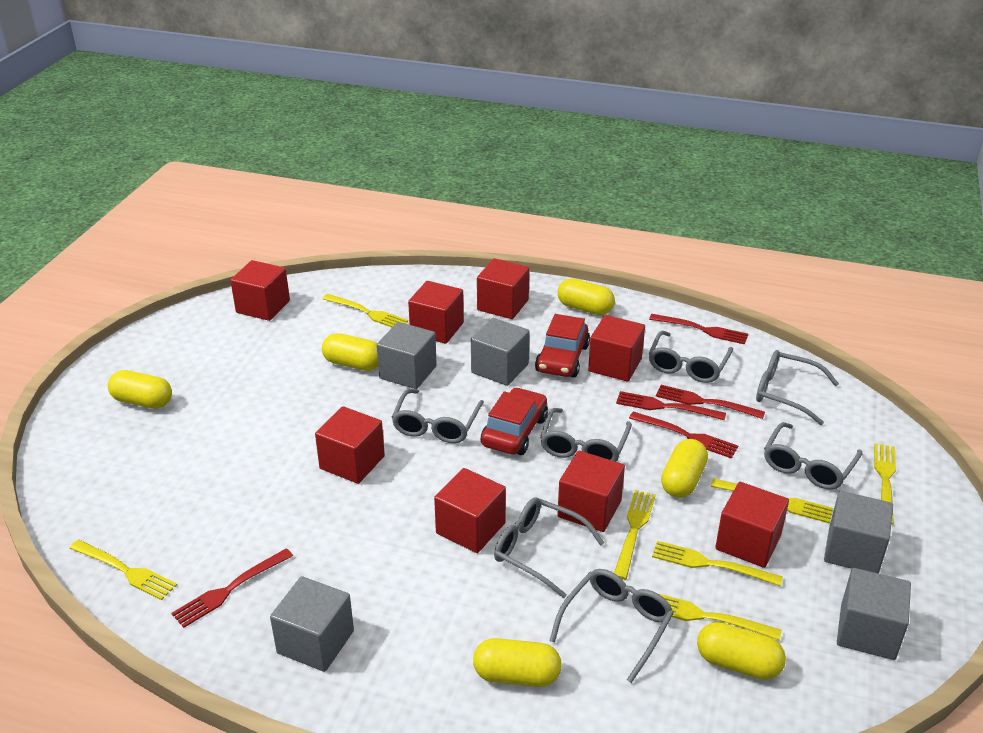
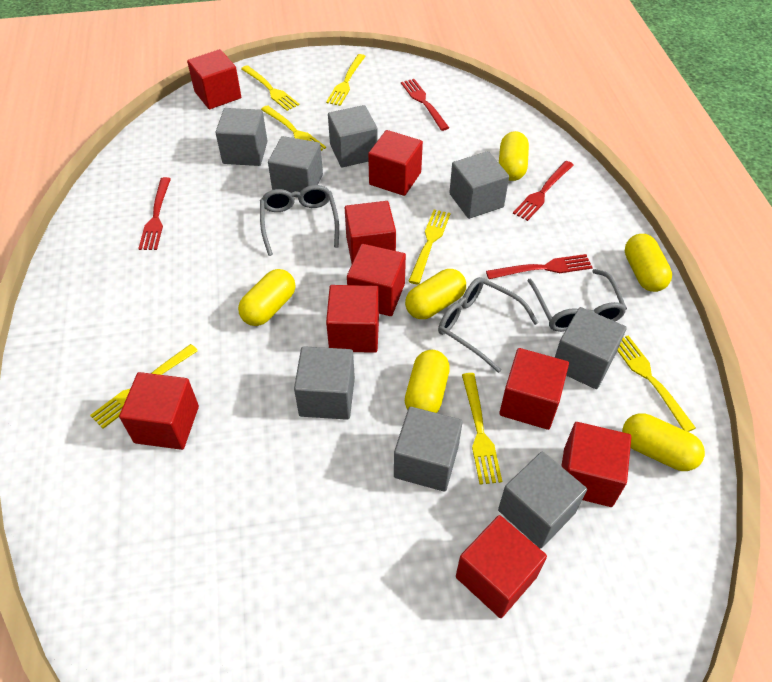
grey cube: 5 -> 8
grey glasses: 7 -> 3
red car: 2 -> 0
red cube: 8 -> 9
red fork: 5 -> 4

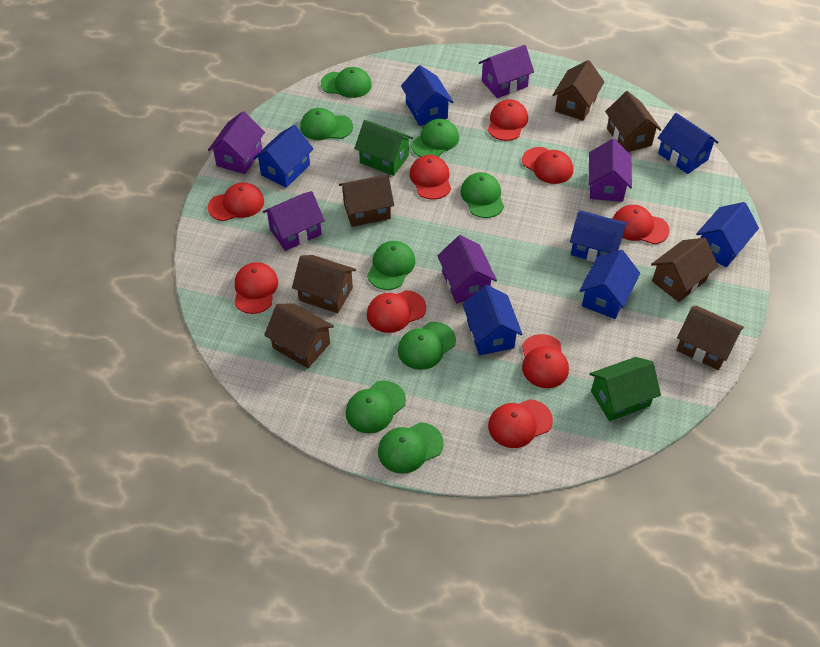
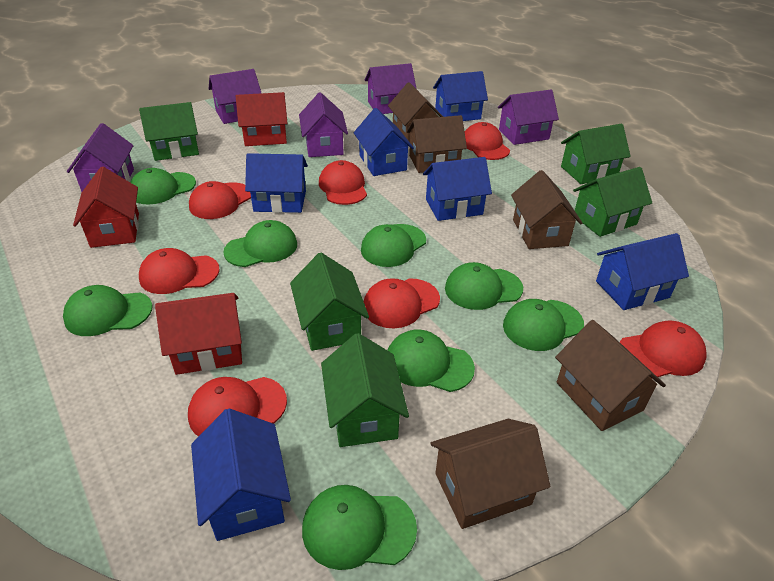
blue house: 7 -> 6
brown house: 7 -> 5
green house: 2 -> 5
red cap: 9 -> 7
red house: 0 -> 3

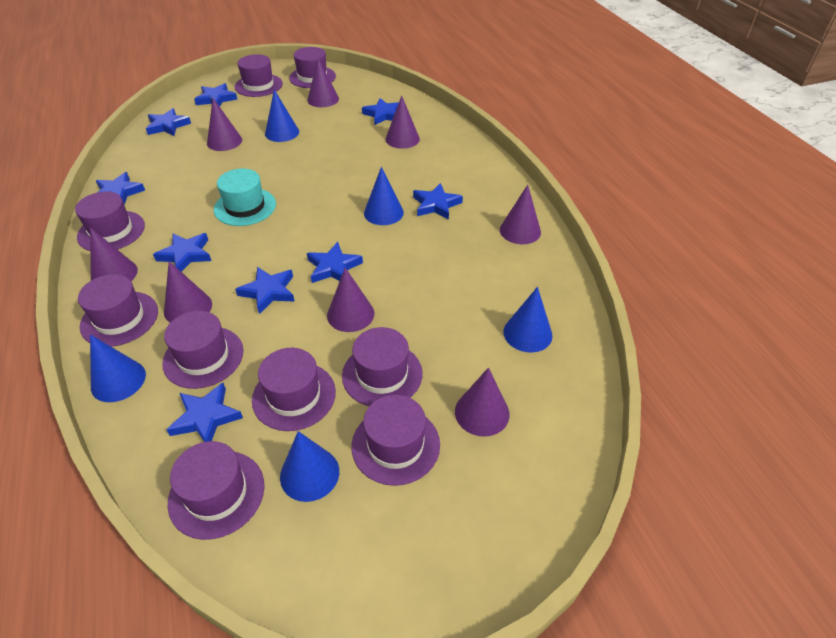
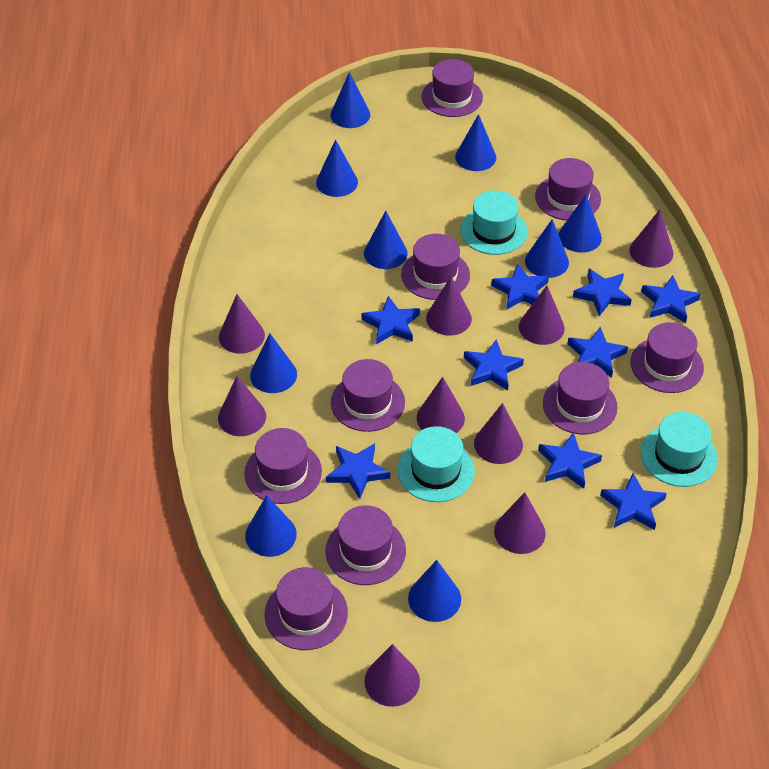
blue cone: 5 -> 9
purple cone: 8 -> 9
turquoise hat: 1 -> 3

→ **Try it**:
Please return exactly the lines from the one containing "red cap: 9 -> 7" through the end of the material above, both ends included, but not the pictures.

→ **Exercise result**:
red cap: 9 -> 7
red house: 0 -> 3

blue cone: 5 -> 9
purple cone: 8 -> 9
turquoise hat: 1 -> 3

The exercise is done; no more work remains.